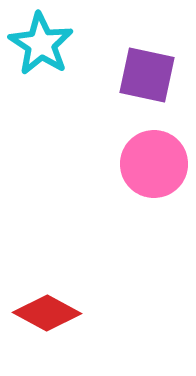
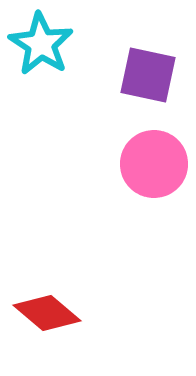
purple square: moved 1 px right
red diamond: rotated 12 degrees clockwise
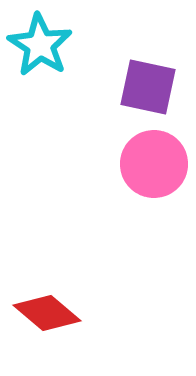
cyan star: moved 1 px left, 1 px down
purple square: moved 12 px down
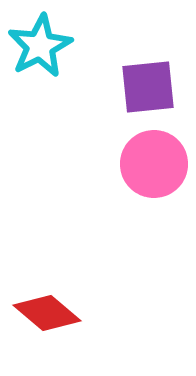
cyan star: moved 1 px down; rotated 12 degrees clockwise
purple square: rotated 18 degrees counterclockwise
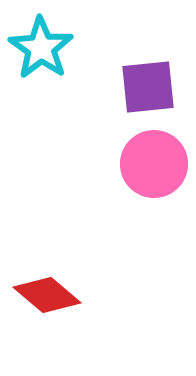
cyan star: moved 1 px right, 2 px down; rotated 10 degrees counterclockwise
red diamond: moved 18 px up
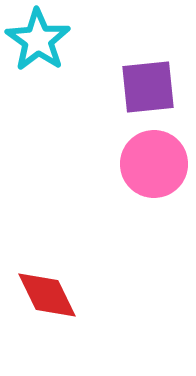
cyan star: moved 3 px left, 8 px up
red diamond: rotated 24 degrees clockwise
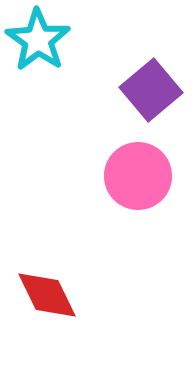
purple square: moved 3 px right, 3 px down; rotated 34 degrees counterclockwise
pink circle: moved 16 px left, 12 px down
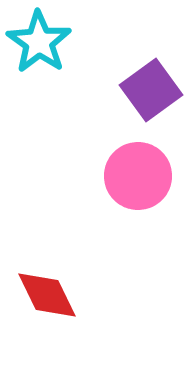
---*---
§ **EXERCISE TASK**
Reproduce the lines of the items verbatim, from the line containing "cyan star: moved 3 px left, 8 px up" up to and including the final line of the items, leaving out the pictures.

§ **OUTPUT OF THE TASK**
cyan star: moved 3 px left, 8 px up
red diamond: rotated 24 degrees clockwise
purple square: moved 3 px right, 3 px down; rotated 34 degrees counterclockwise
pink circle: moved 16 px left, 12 px down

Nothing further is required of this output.